§ Exercise instructions
Nothing below is to be printed except the lines between the line holding "IMU1 pin INT: A9 -> A1" and the line holding "STEPPER pin IN1: B1 -> B11", inclusive, each exactly as it appears.

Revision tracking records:

============

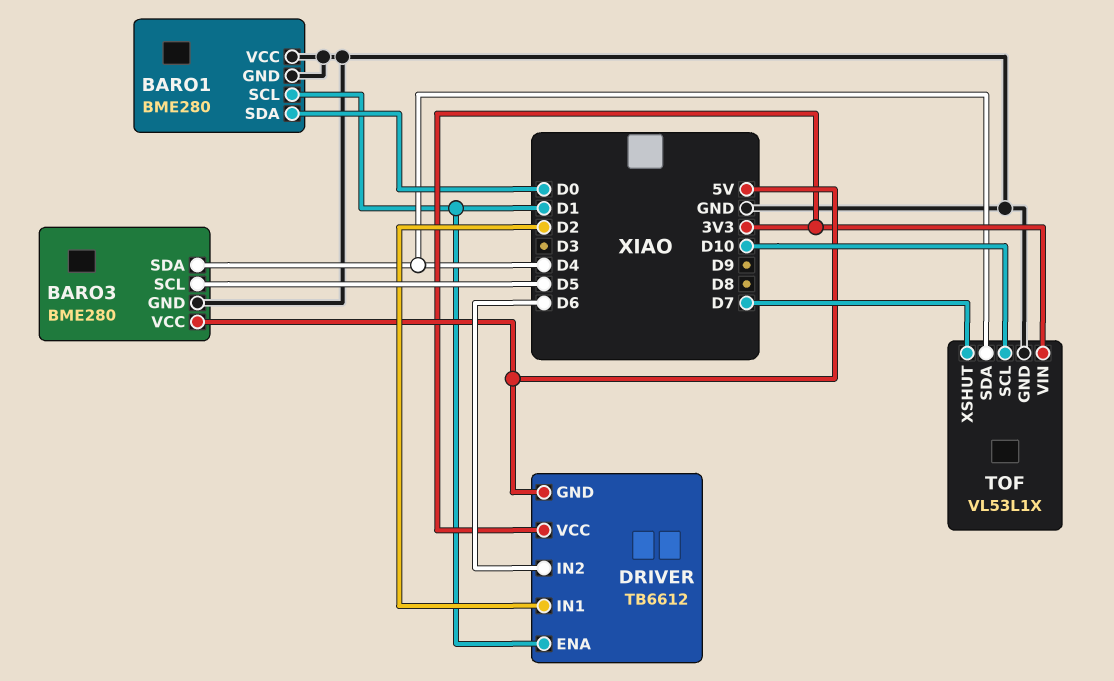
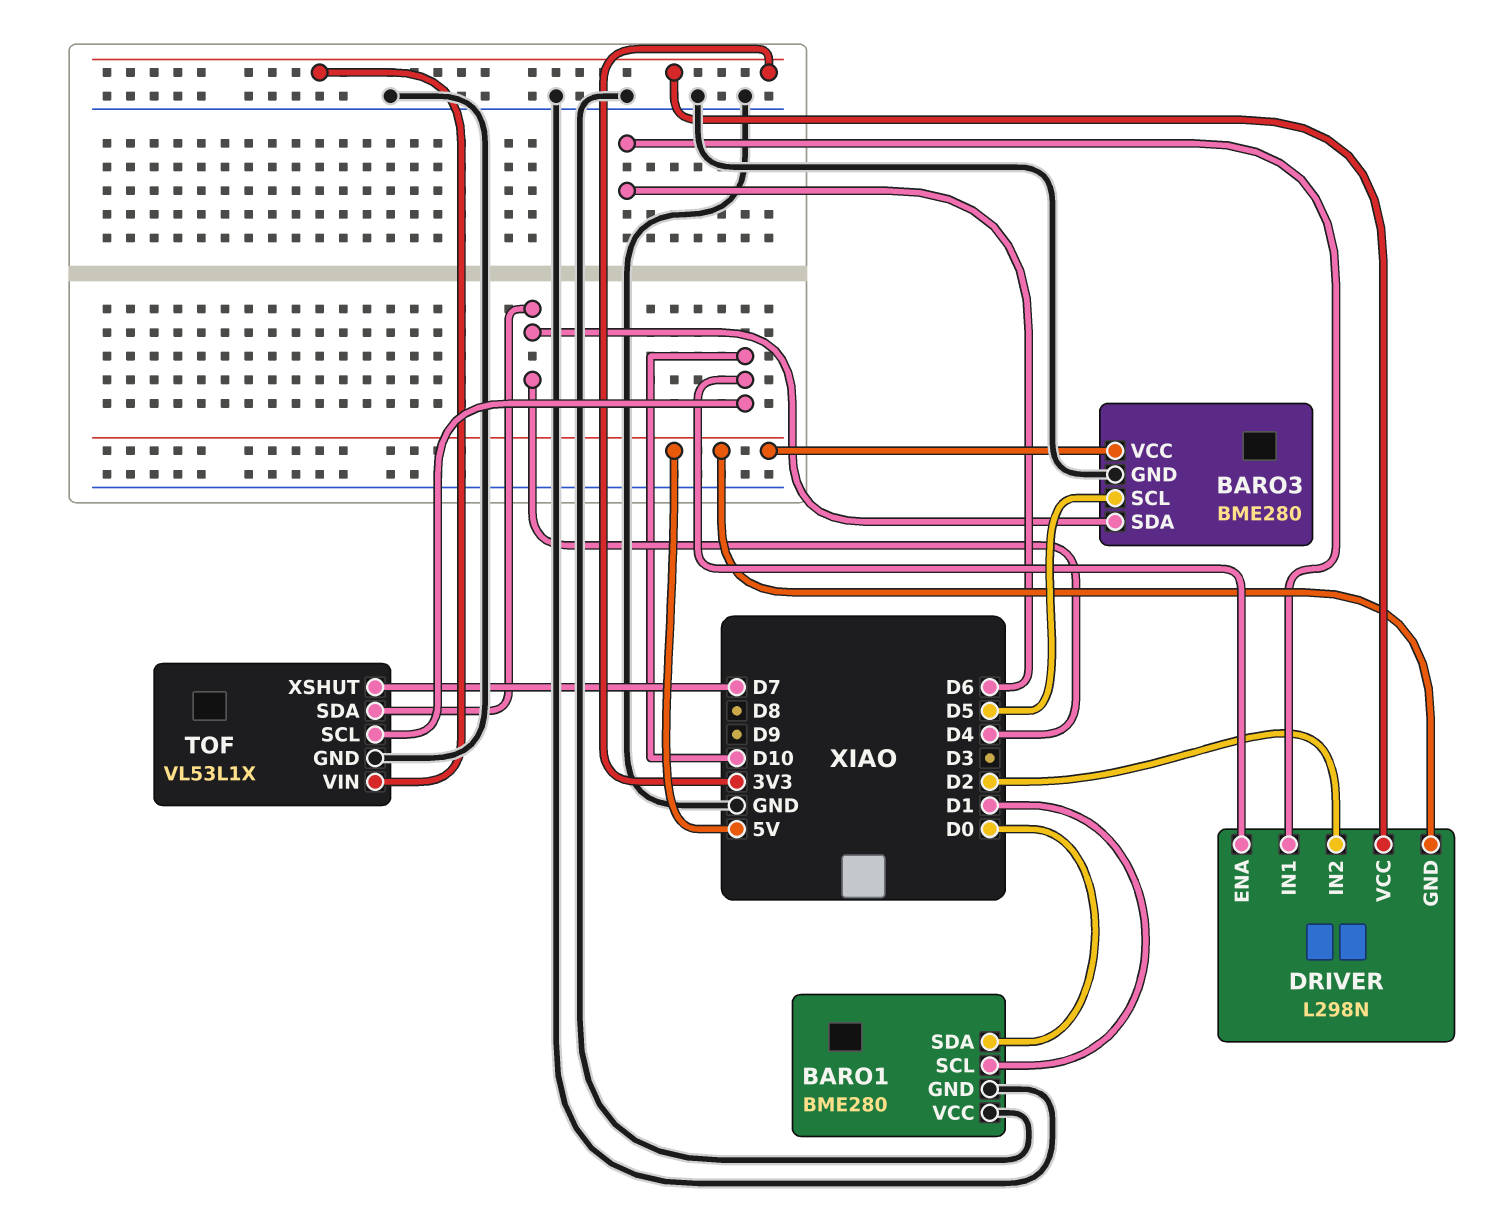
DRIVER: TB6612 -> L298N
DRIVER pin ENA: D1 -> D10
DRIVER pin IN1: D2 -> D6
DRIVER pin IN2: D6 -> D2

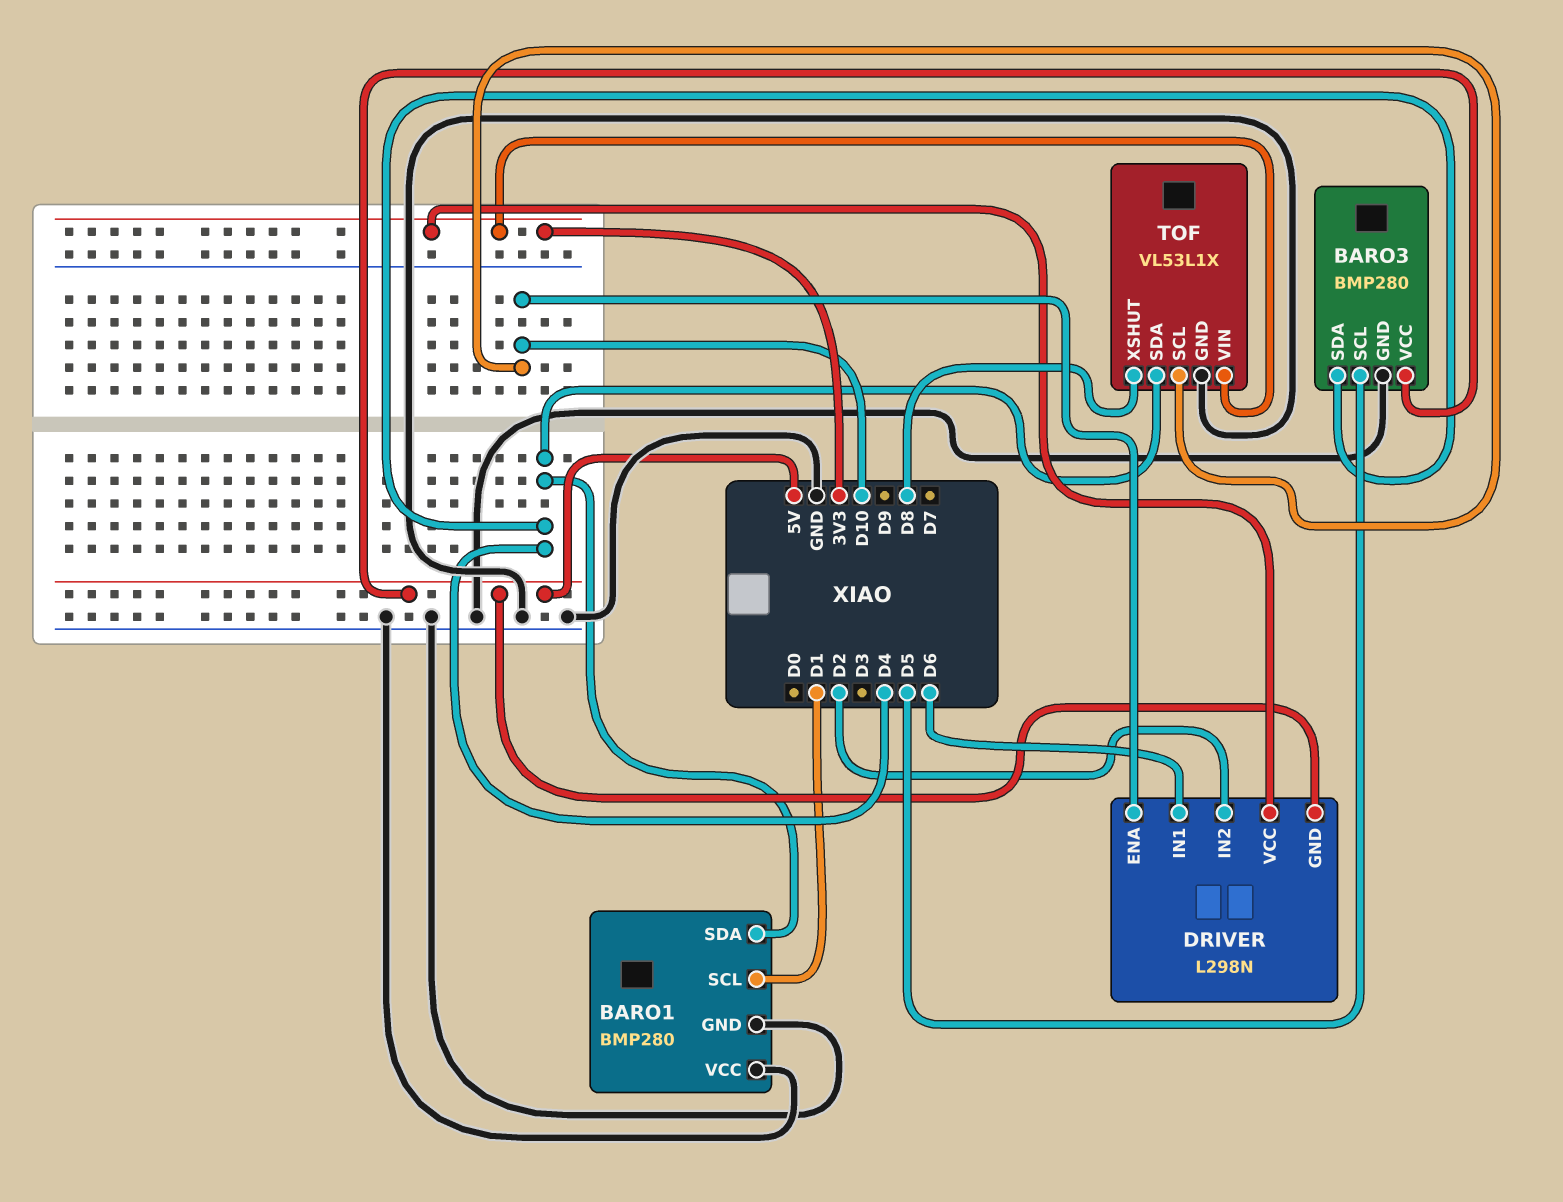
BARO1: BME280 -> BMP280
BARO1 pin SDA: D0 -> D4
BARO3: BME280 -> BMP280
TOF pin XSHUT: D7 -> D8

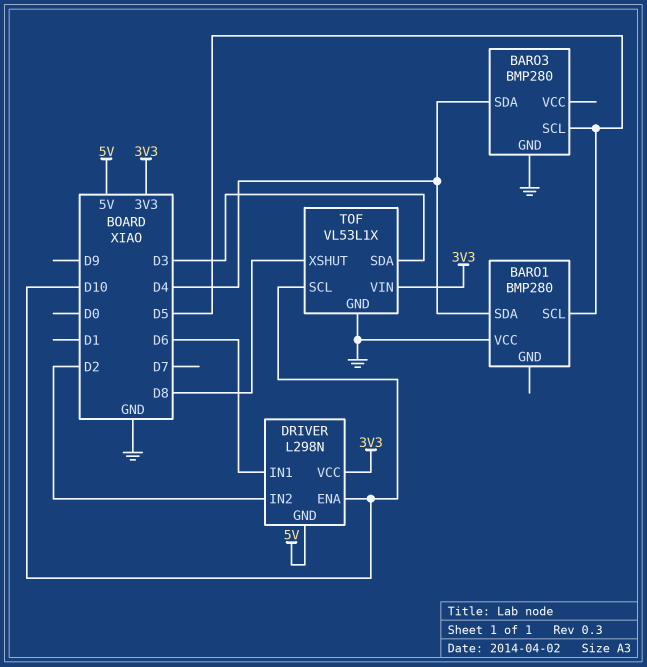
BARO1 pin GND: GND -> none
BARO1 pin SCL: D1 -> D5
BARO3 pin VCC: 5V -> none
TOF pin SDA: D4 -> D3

============

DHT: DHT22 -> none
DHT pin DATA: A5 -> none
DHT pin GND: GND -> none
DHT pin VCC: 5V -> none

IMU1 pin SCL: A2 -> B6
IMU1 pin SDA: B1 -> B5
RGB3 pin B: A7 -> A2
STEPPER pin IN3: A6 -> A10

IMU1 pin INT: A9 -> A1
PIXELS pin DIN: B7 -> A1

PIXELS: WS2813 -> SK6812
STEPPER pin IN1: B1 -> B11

============

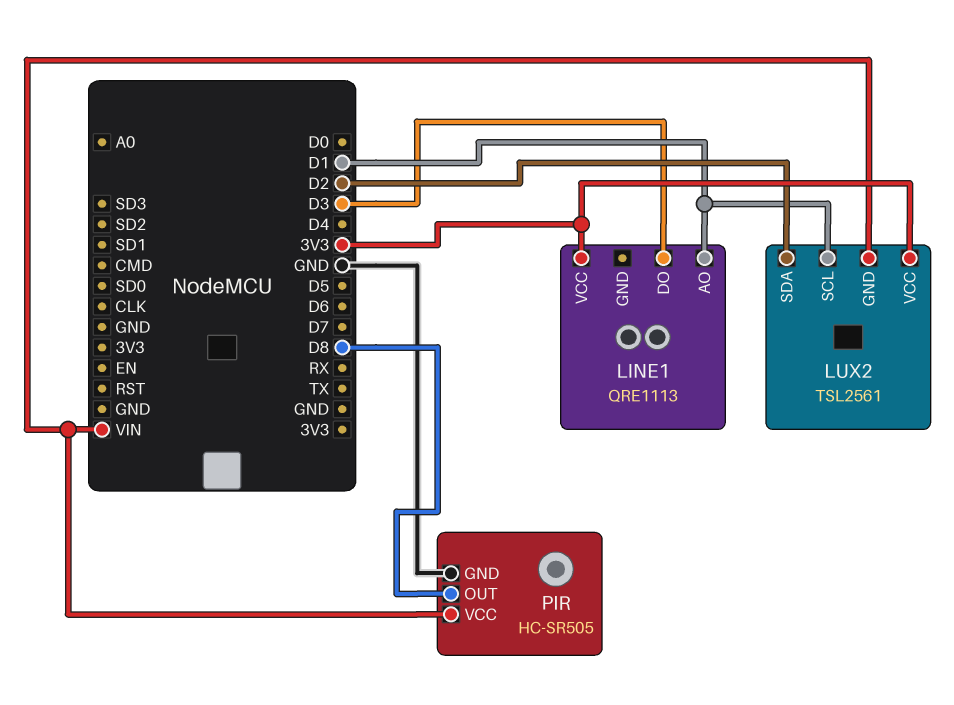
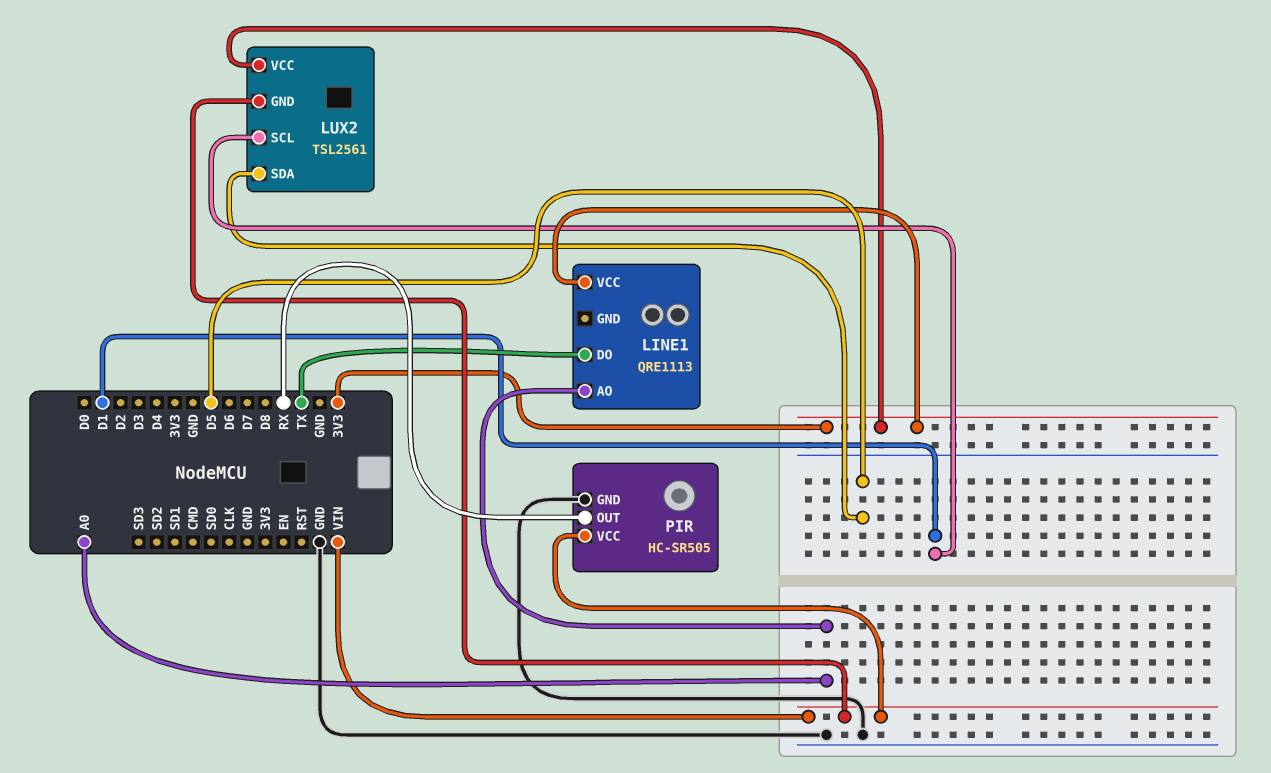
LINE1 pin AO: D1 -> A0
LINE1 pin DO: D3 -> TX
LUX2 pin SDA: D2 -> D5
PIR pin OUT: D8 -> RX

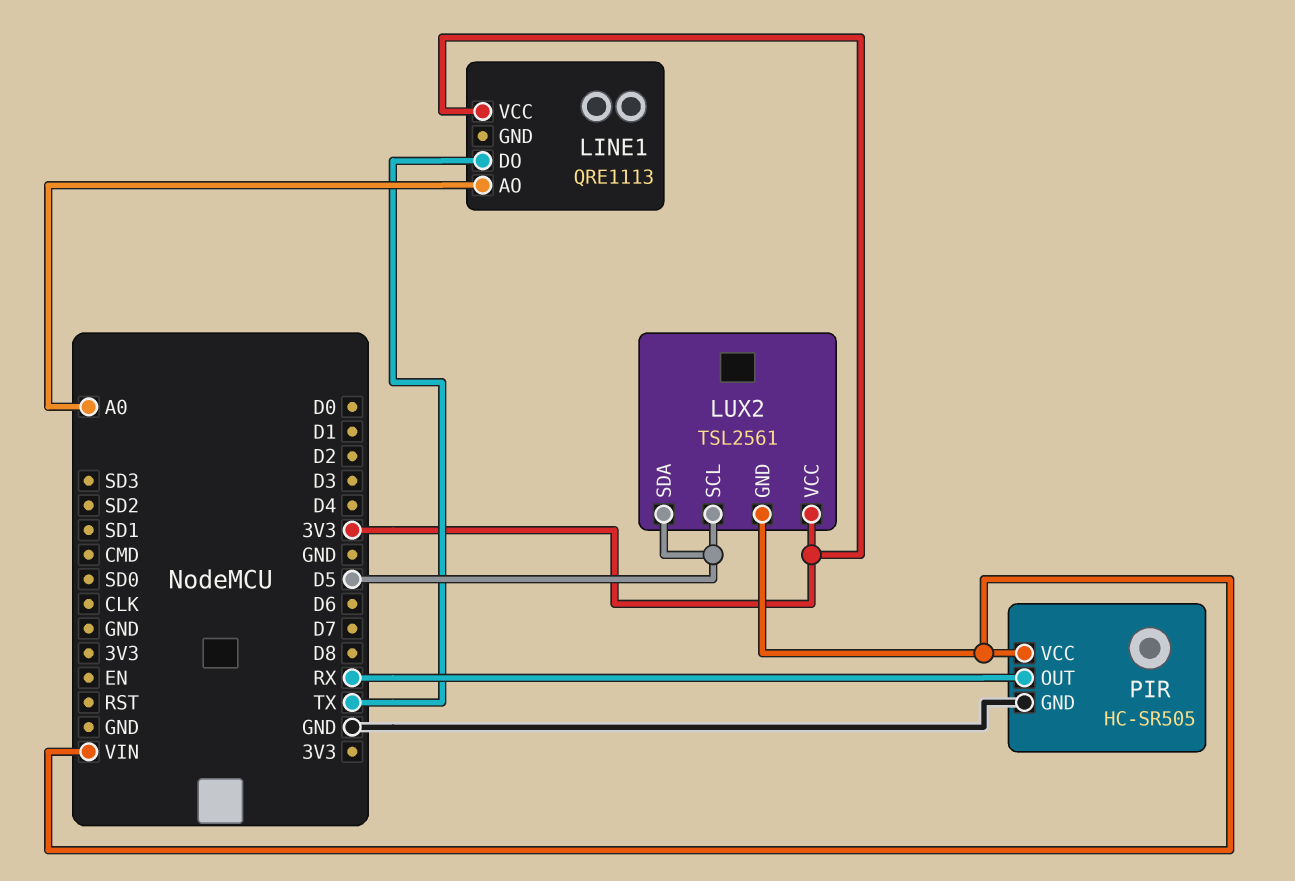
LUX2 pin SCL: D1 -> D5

============

§ Your solution
IMU1 pin INT: A9 -> A1
PIXELS pin DIN: B7 -> A1

PIXELS: WS2813 -> SK6812
STEPPER pin IN1: B1 -> B11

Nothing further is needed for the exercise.